*** Begin section ***

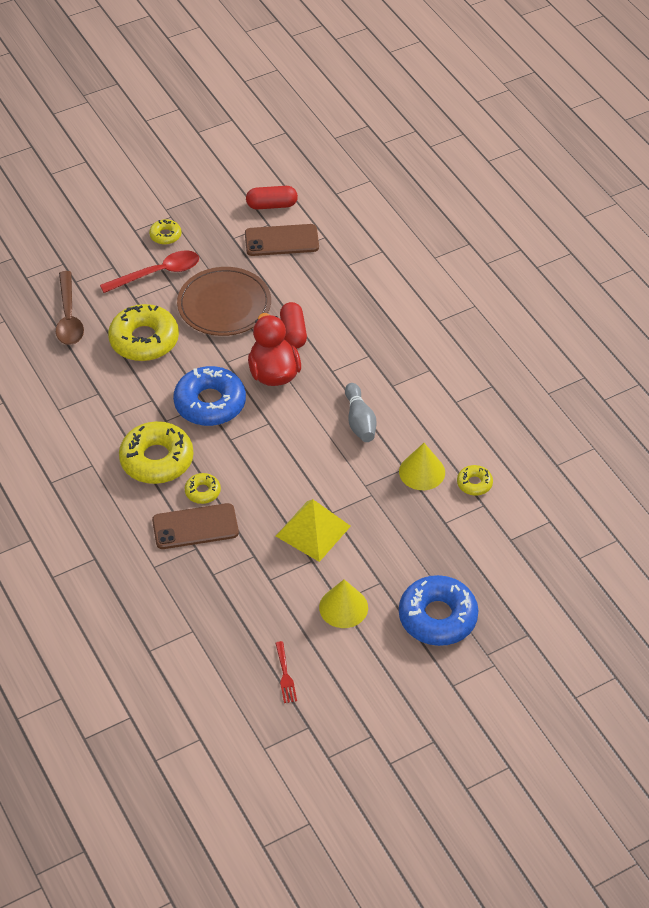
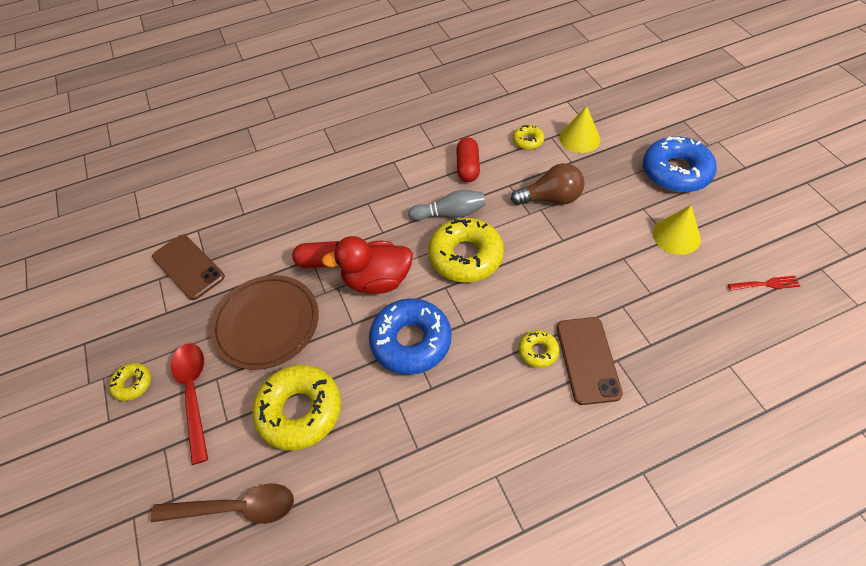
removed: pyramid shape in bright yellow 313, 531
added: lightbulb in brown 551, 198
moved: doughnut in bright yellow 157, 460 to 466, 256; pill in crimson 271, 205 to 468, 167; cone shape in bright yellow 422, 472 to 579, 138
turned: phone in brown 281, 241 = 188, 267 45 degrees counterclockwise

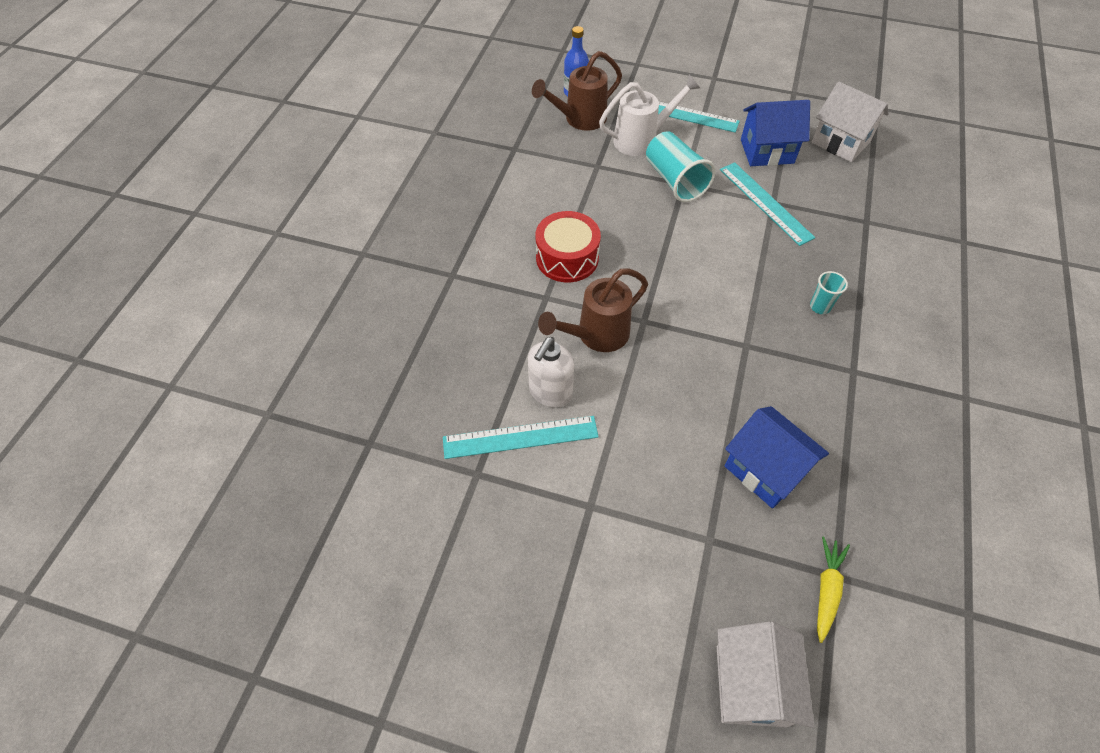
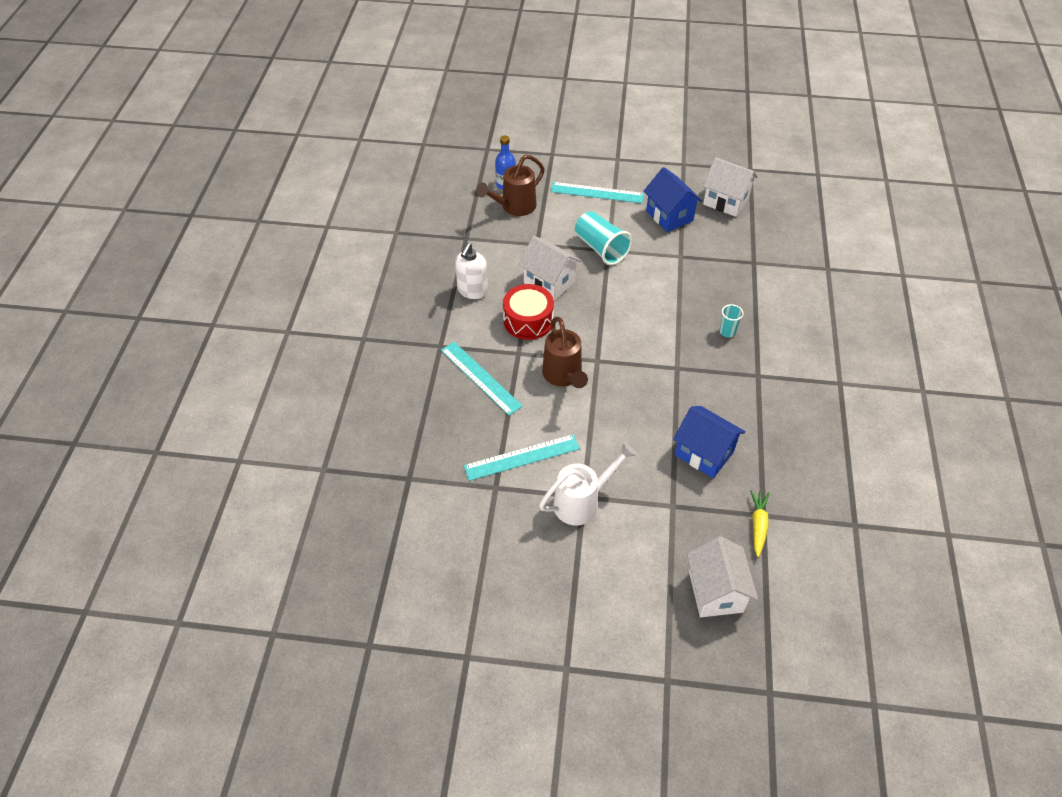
added: toy house in snow-white 549, 282
moved: soap dispenser in snow-white 550, 392 to 472, 291; sprinkling can in snow-white 641, 140 to 582, 502; ruler in aqua 765, 202 to 480, 377
turned: sprinkling can in brown 597, 335 = 563, 376 60 degrees counterclockwise; toy house in blue 767, 151 = 669, 216 75 degrees clockwise

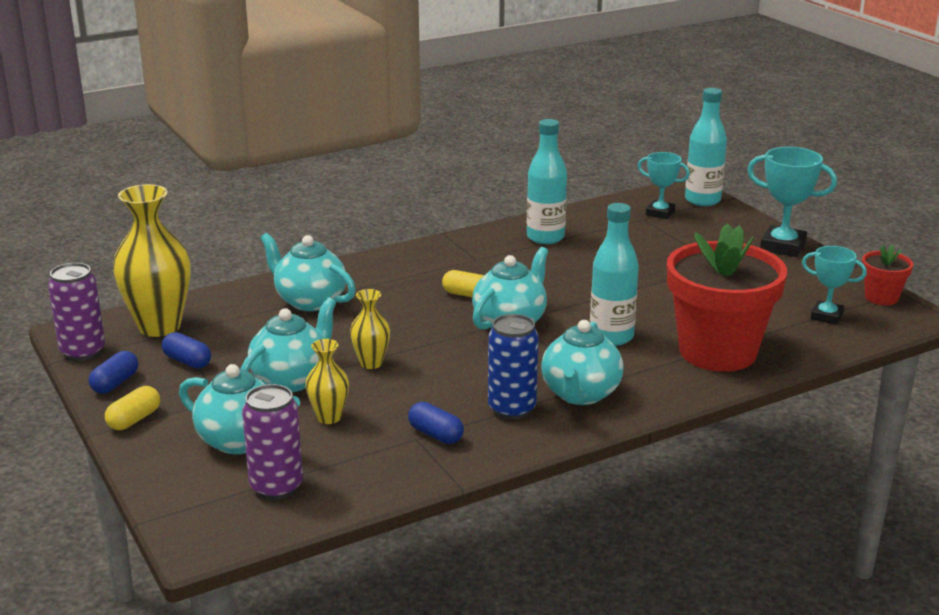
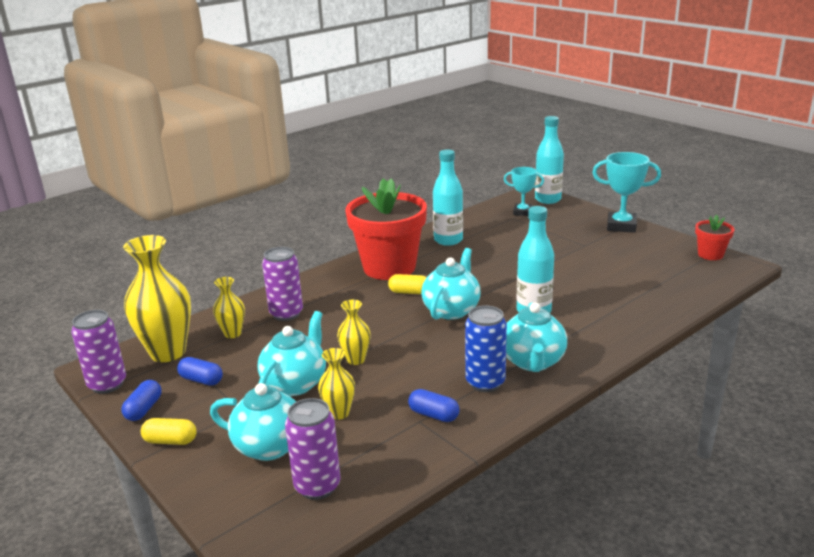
removed: prize cup in aqua 826, 316
added: vase in bright yellow 232, 333
moved: flower pot in crimson 717, 352 to 389, 267
replaced: teapot in aqua 310, 301 to tin in royal purple 286, 314
turned: pill in bright yellow 134, 419 = 170, 441 75 degrees clockwise

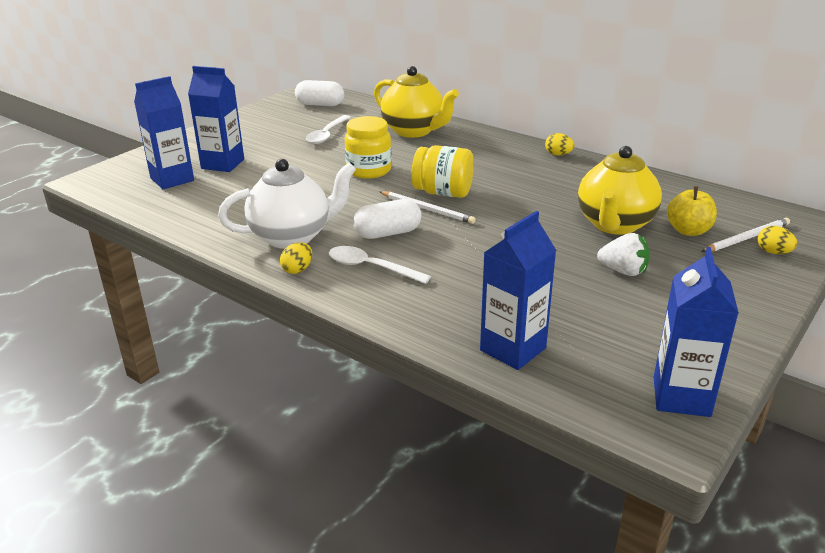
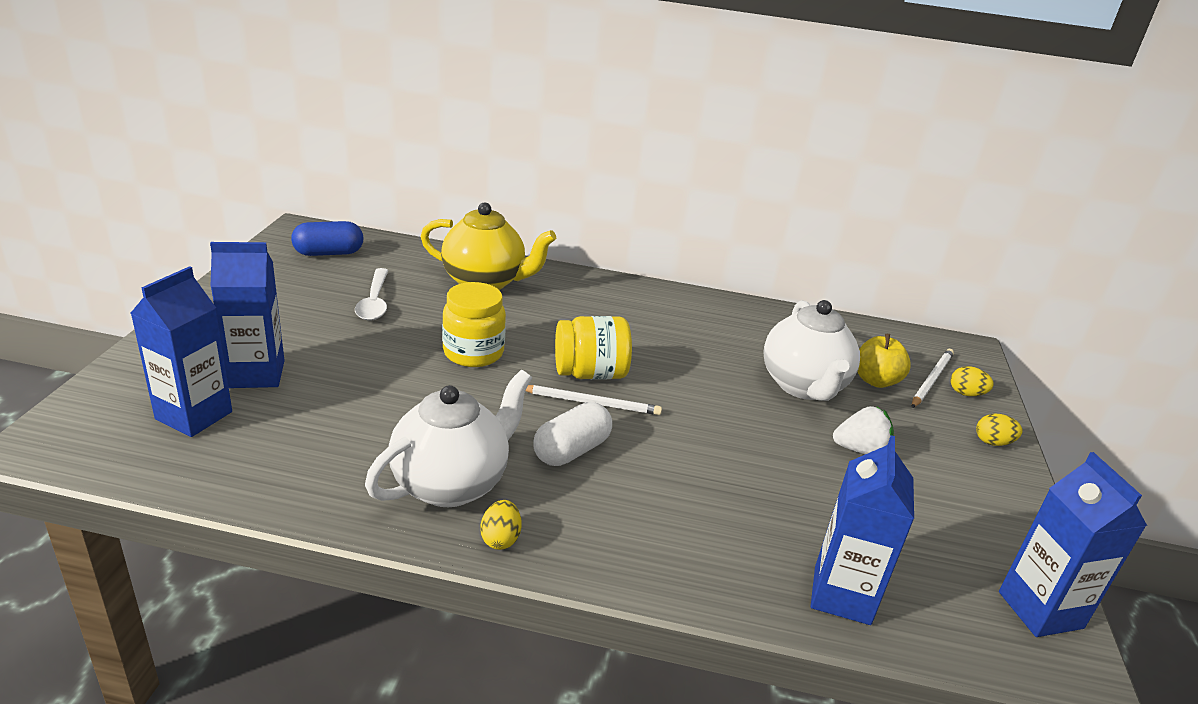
removed: teaspoon in snow-white 371, 267
moved: egg in bright yellow 558, 154 to 993, 442
recoloured: pill in snow-white 320, 104 to pill in blue 329, 253; teapot in bright yellow 614, 224 to teapot in snow-white 803, 386

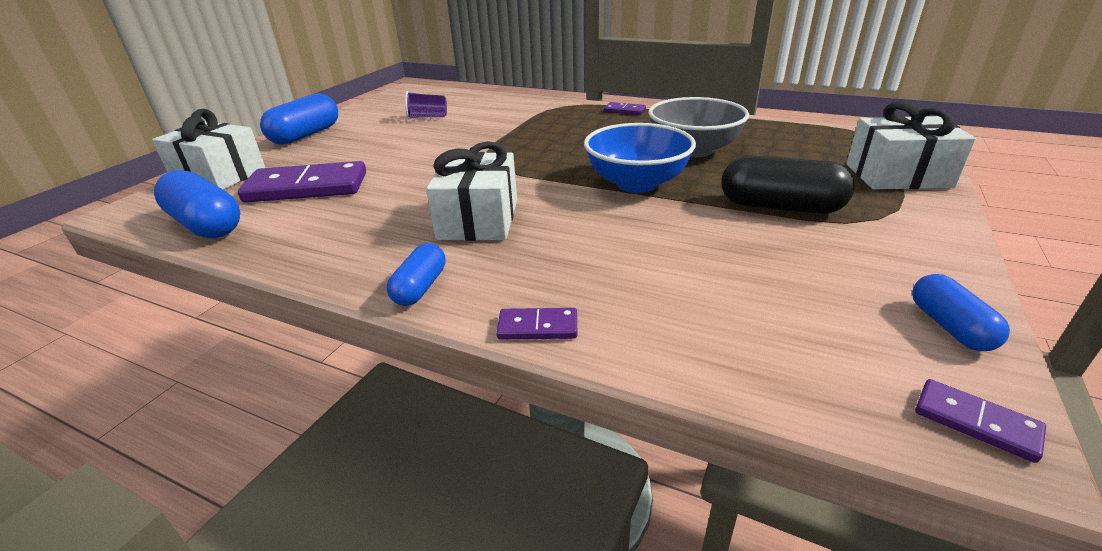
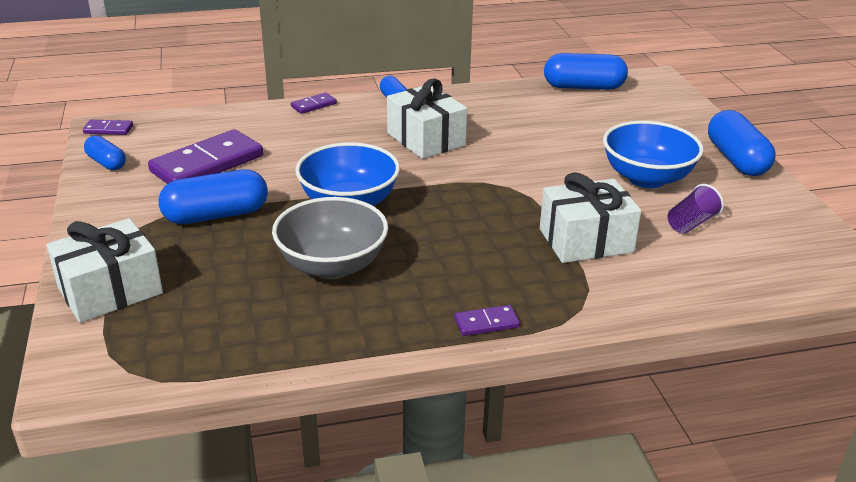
added: deep dish in blue 647, 178
moved: present in snow-white 219, 175 to 586, 240; domino piece in royal purple 307, 187 to 207, 164
recoloured: pill in black 780, 207 to pill in blue 216, 215

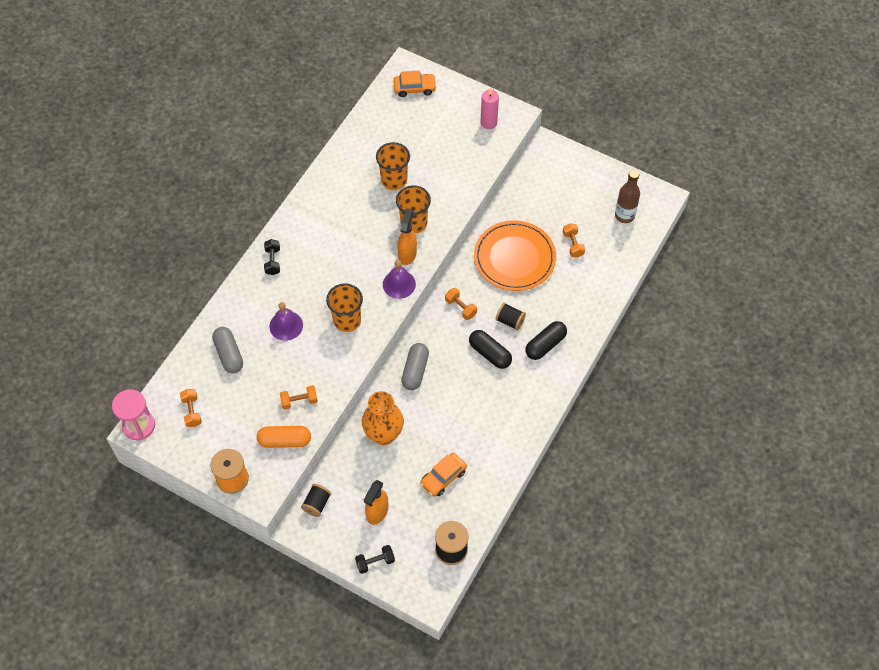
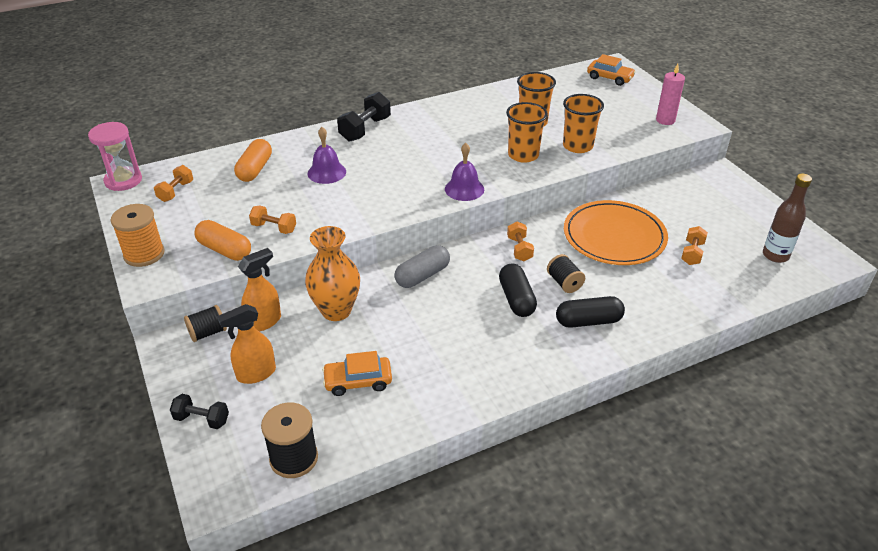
moved: beaker in bright orange 347, 320 to 577, 146; spray bottle in bright orange 407, 254 to 264, 321
recoloured: pill in grey 229, 354 to pill in bright orange 255, 169
resized: free weight in black 272, 261 = 365, 129 x1.60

*** End section ***

EXERCISE BRIEF:
Type out all of the records exactly, leaving out any picture.

EXERCISE ANSWER:
removed: pyramid shape in bright yellow 313, 531
added: lightbulb in brown 551, 198
moved: doughnut in bright yellow 157, 460 to 466, 256; pill in crimson 271, 205 to 468, 167; cone shape in bright yellow 422, 472 to 579, 138
turned: phone in brown 281, 241 = 188, 267 45 degrees counterclockwise

added: toy house in snow-white 549, 282
moved: soap dispenser in snow-white 550, 392 to 472, 291; sprinkling can in snow-white 641, 140 to 582, 502; ruler in aqua 765, 202 to 480, 377
turned: sprinkling can in brown 597, 335 = 563, 376 60 degrees counterclockwise; toy house in blue 767, 151 = 669, 216 75 degrees clockwise

removed: prize cup in aqua 826, 316
added: vase in bright yellow 232, 333
moved: flower pot in crimson 717, 352 to 389, 267
replaced: teapot in aqua 310, 301 to tin in royal purple 286, 314
turned: pill in bright yellow 134, 419 = 170, 441 75 degrees clockwise

removed: teaspoon in snow-white 371, 267
moved: egg in bright yellow 558, 154 to 993, 442
recoloured: pill in snow-white 320, 104 to pill in blue 329, 253; teapot in bright yellow 614, 224 to teapot in snow-white 803, 386

added: deep dish in blue 647, 178
moved: present in snow-white 219, 175 to 586, 240; domino piece in royal purple 307, 187 to 207, 164
recoloured: pill in black 780, 207 to pill in blue 216, 215

moved: beaker in bright orange 347, 320 to 577, 146; spray bottle in bright orange 407, 254 to 264, 321
recoloured: pill in grey 229, 354 to pill in bright orange 255, 169
resized: free weight in black 272, 261 = 365, 129 x1.60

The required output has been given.